* Exercise prompt:
Copy each line of the records below that has "none" in it.

* Data extracts:
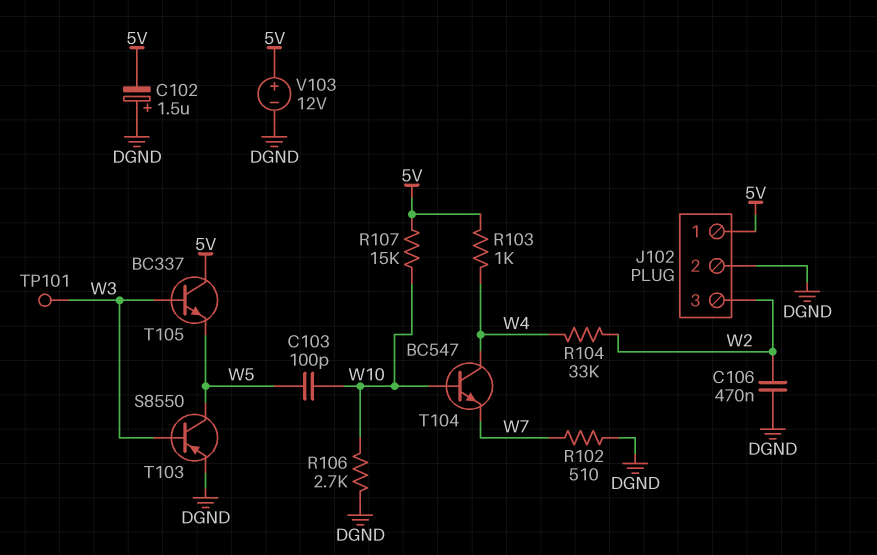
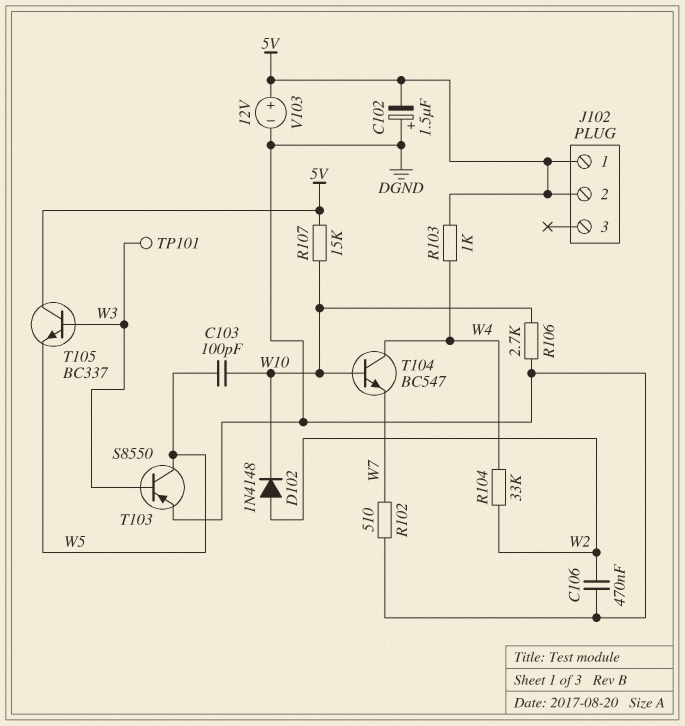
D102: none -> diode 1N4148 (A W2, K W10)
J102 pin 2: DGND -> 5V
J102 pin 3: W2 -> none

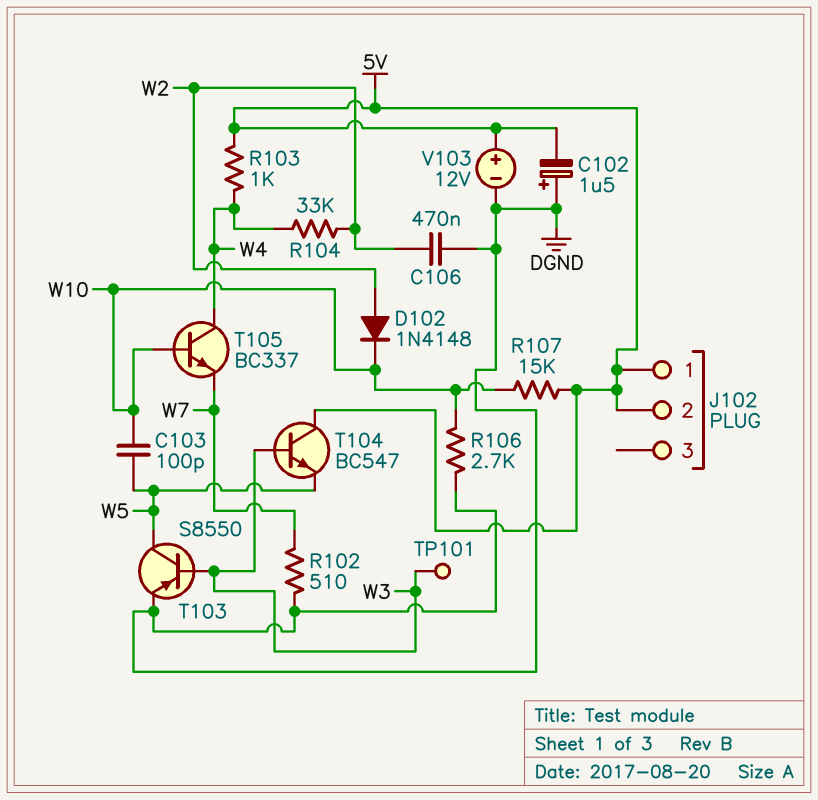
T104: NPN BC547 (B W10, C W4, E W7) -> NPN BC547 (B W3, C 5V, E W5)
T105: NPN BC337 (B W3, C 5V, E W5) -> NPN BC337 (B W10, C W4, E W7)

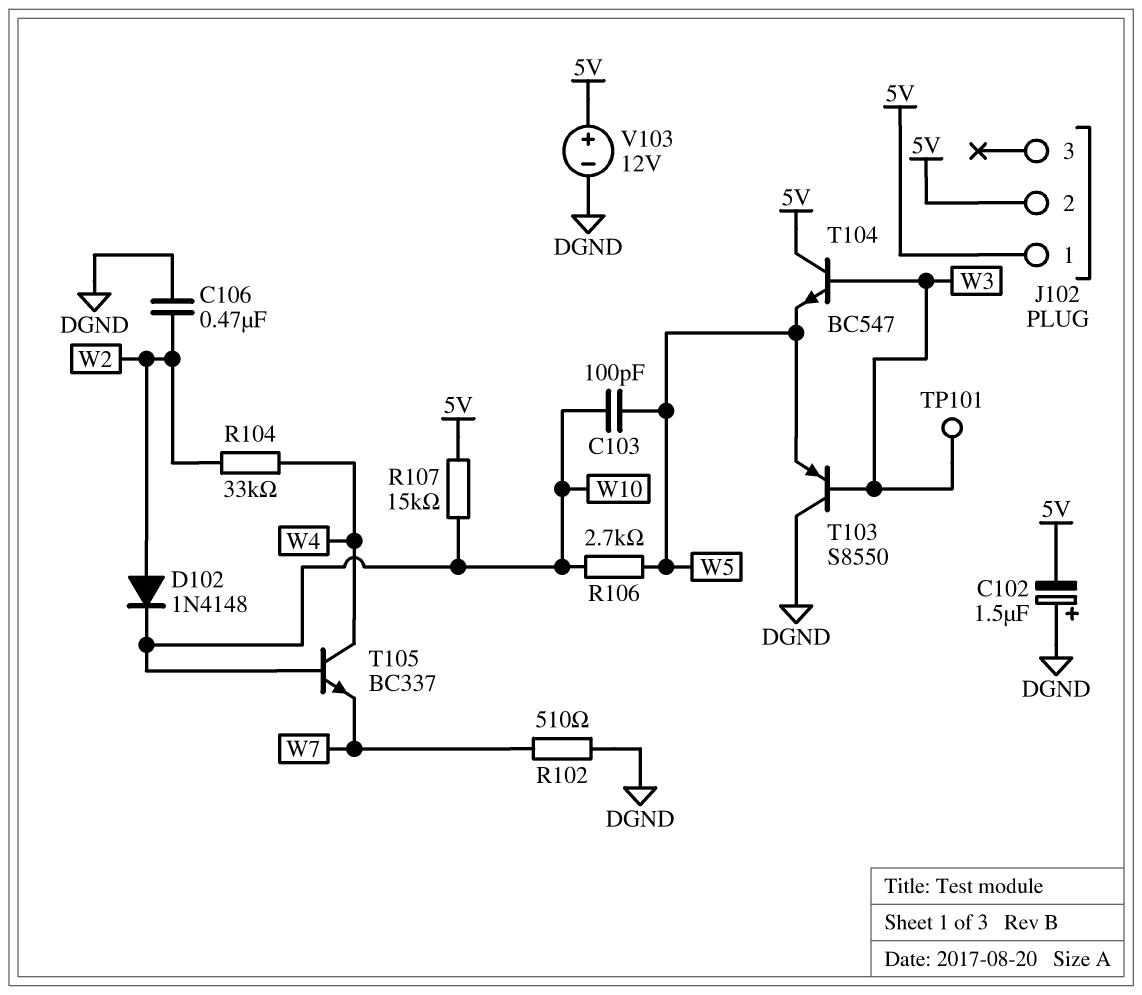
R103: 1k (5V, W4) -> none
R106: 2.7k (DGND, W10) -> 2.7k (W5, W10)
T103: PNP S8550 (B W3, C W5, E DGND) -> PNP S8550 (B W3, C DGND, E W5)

...

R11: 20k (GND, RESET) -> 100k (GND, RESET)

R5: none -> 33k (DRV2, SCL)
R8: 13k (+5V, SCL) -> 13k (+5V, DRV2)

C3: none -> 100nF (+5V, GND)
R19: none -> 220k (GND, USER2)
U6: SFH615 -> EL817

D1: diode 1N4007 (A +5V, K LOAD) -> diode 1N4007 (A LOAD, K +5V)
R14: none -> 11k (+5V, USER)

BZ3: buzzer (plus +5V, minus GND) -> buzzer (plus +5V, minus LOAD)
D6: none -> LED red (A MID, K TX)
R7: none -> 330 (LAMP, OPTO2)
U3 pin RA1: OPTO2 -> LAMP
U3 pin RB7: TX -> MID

* Answer space:
D102: none -> diode 1N4148 (A W2, K W10)
J102 pin 3: W2 -> none
R103: 1k (5V, W4) -> none
R5: none -> 33k (DRV2, SCL)
C3: none -> 100nF (+5V, GND)
R19: none -> 220k (GND, USER2)
R14: none -> 11k (+5V, USER)
D6: none -> LED red (A MID, K TX)
R7: none -> 330 (LAMP, OPTO2)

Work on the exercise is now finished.